| Your task |
Revise these lines by changing every "white cotton shirt at center" to "white shirt in the middle" and keeping everything else the same.

| Source records |

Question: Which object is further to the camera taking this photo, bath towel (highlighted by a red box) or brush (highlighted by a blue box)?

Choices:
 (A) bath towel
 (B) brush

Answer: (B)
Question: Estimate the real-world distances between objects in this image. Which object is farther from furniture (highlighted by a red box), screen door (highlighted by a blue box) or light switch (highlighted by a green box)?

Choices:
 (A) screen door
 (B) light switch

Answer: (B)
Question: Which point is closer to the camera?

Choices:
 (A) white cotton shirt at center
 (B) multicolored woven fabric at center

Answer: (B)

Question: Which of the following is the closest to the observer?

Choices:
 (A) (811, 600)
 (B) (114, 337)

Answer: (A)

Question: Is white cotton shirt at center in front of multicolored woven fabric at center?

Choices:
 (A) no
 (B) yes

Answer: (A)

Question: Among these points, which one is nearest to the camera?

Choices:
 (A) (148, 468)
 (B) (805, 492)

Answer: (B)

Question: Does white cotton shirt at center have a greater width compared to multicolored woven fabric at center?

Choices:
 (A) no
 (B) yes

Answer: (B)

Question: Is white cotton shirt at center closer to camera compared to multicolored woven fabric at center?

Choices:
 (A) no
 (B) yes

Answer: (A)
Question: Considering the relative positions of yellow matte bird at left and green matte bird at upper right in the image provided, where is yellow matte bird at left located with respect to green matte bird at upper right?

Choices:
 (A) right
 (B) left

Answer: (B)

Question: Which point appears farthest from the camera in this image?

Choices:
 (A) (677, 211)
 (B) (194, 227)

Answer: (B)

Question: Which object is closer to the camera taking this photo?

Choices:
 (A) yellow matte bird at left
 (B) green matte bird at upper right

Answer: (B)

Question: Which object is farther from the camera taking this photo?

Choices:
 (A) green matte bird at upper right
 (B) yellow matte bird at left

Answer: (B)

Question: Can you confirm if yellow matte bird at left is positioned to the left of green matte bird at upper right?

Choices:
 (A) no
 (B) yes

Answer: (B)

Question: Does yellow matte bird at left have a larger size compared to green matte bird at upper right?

| Result for this task |
Question: Which object is further to the camera taking this photo, bath towel (highlighted by a red box) or brush (highlighted by a blue box)?

Choices:
 (A) bath towel
 (B) brush

Answer: (B)
Question: Estimate the real-world distances between objects in this image. Which object is farther from furniture (highlighted by a red box), screen door (highlighted by a blue box) or light switch (highlighted by a green box)?

Choices:
 (A) screen door
 (B) light switch

Answer: (B)
Question: Which point is closer to the camera?

Choices:
 (A) white shirt in the middle
 (B) multicolored woven fabric at center

Answer: (B)

Question: Which of the following is the closest to the observer?

Choices:
 (A) (811, 600)
 (B) (114, 337)

Answer: (A)

Question: Is white shirt in the middle in front of multicolored woven fabric at center?

Choices:
 (A) no
 (B) yes

Answer: (A)

Question: Among these points, which one is nearest to the camera?

Choices:
 (A) (148, 468)
 (B) (805, 492)

Answer: (B)

Question: Does white shirt in the middle have a greater width compared to multicolored woven fabric at center?

Choices:
 (A) no
 (B) yes

Answer: (B)

Question: Is white shirt in the middle closer to camera compared to multicolored woven fabric at center?

Choices:
 (A) no
 (B) yes

Answer: (A)
Question: Considering the relative positions of yellow matte bird at left and green matte bird at upper right in the image provided, where is yellow matte bird at left located with respect to green matte bird at upper right?

Choices:
 (A) right
 (B) left

Answer: (B)

Question: Which point appears farthest from the camera in this image?

Choices:
 (A) (677, 211)
 (B) (194, 227)

Answer: (B)

Question: Which object is closer to the camera taking this photo?

Choices:
 (A) yellow matte bird at left
 (B) green matte bird at upper right

Answer: (B)

Question: Which object is farther from the camera taking this photo?

Choices:
 (A) green matte bird at upper right
 (B) yellow matte bird at left

Answer: (B)

Question: Can you confirm if yellow matte bird at left is positioned to the left of green matte bird at upper right?

Choices:
 (A) no
 (B) yes

Answer: (B)

Question: Does yellow matte bird at left have a larger size compared to green matte bird at upper right?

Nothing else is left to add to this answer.